> **TASK PROMPT**: Report the number of lines holding "yellow" in the material below, and nothing more.

> **PROVIDED DATA**:
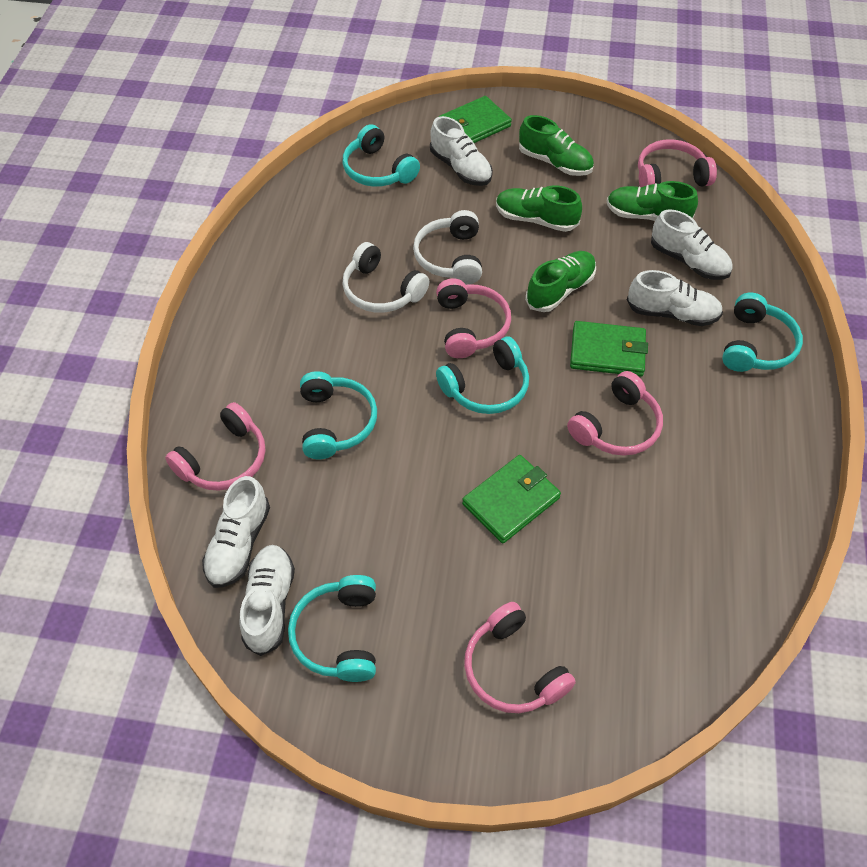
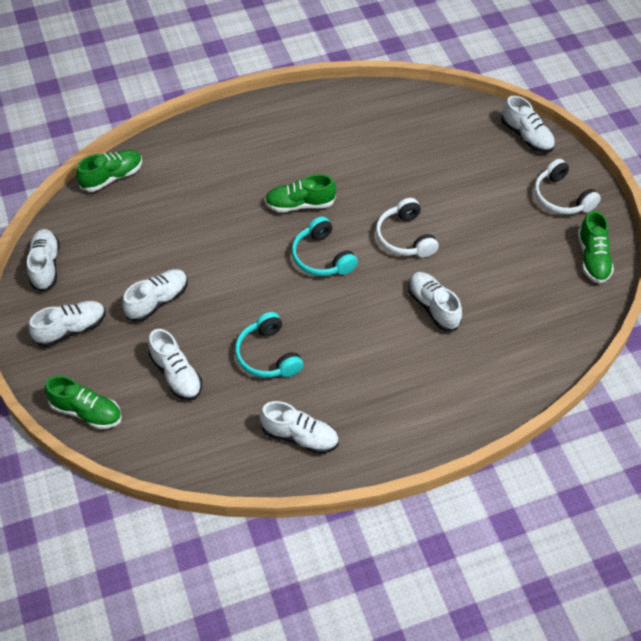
green wallet: 3 -> 0
pink headphones: 5 -> 0
turquoise headphones: 5 -> 2
white shoe: 5 -> 7

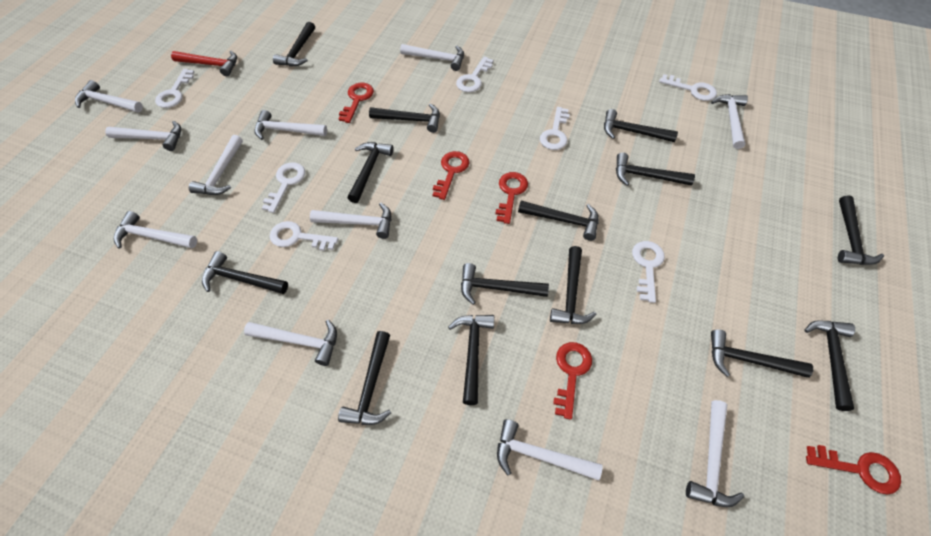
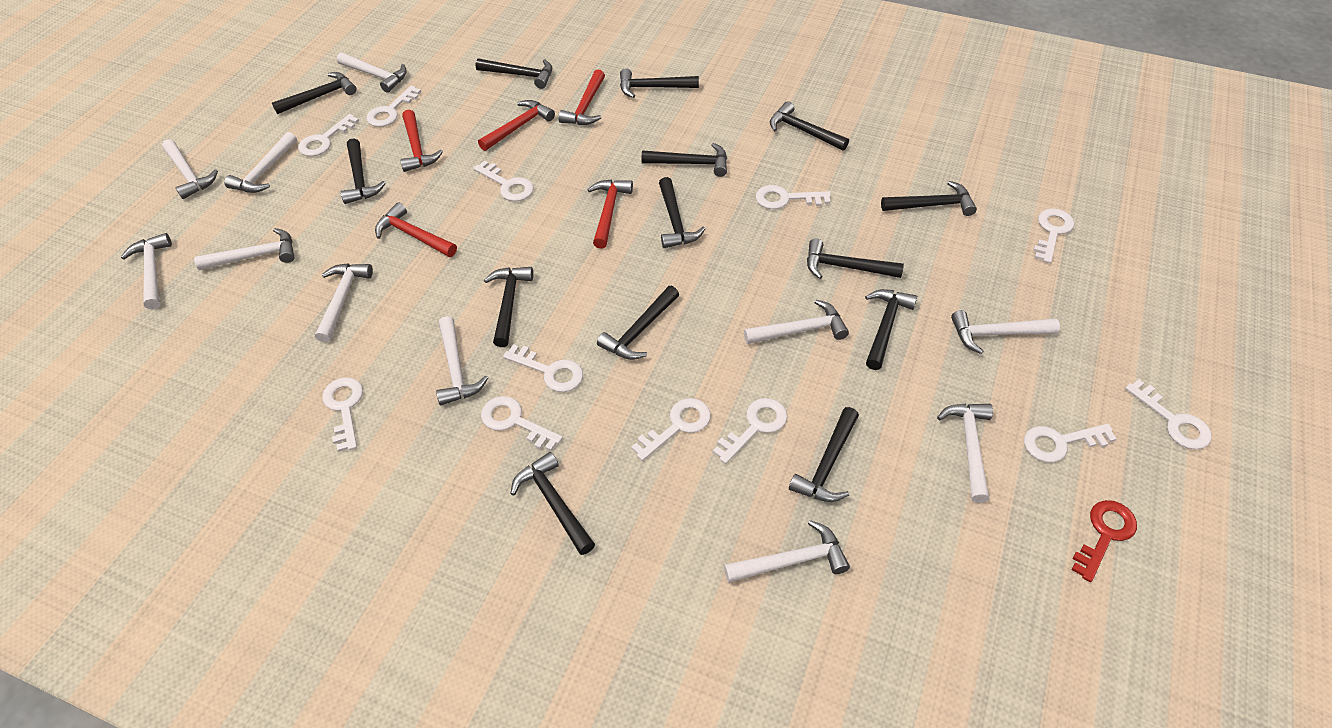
red hammer: 1 -> 5
red key: 5 -> 1
white key: 7 -> 12

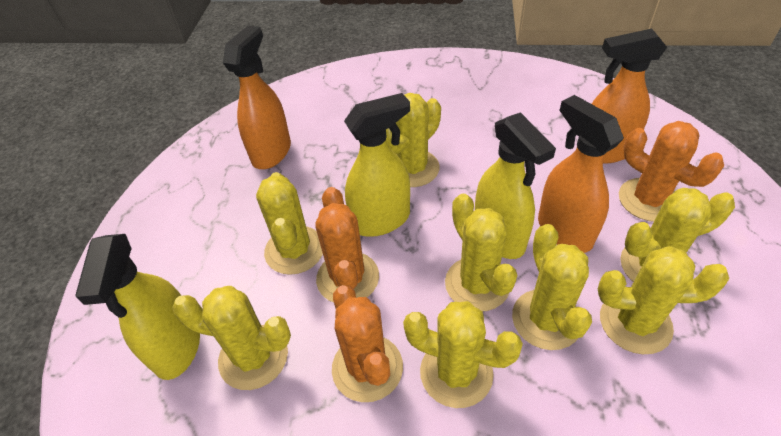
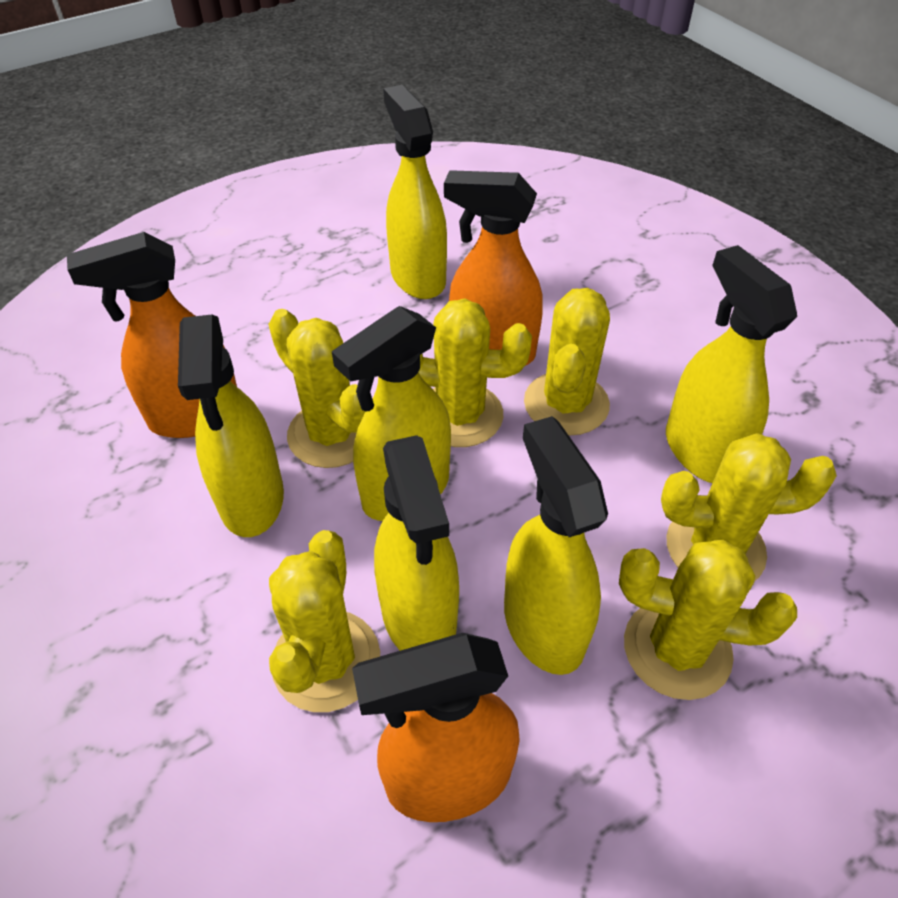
orange cactus: 3 -> 0
yellow cactus: 8 -> 6
yellow spray bottle: 3 -> 6

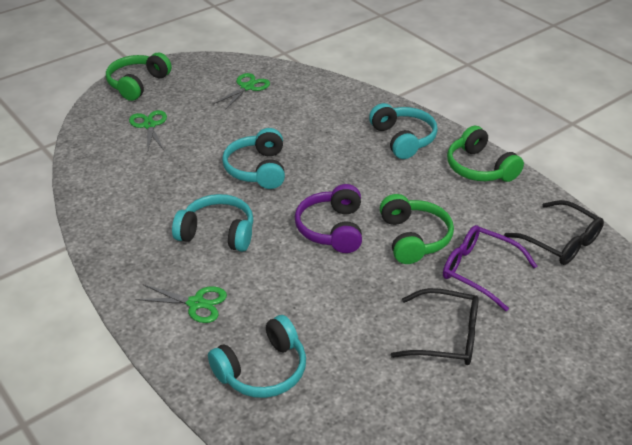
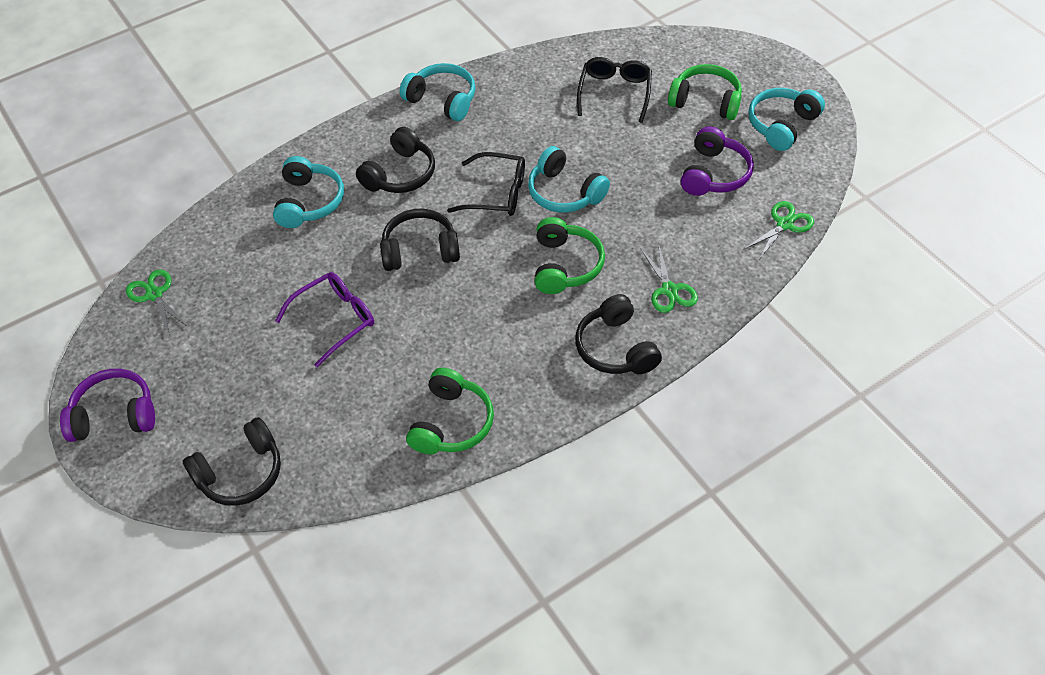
black headphones: 0 -> 4
purple headphones: 1 -> 2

> **TASK ANSWER**: 2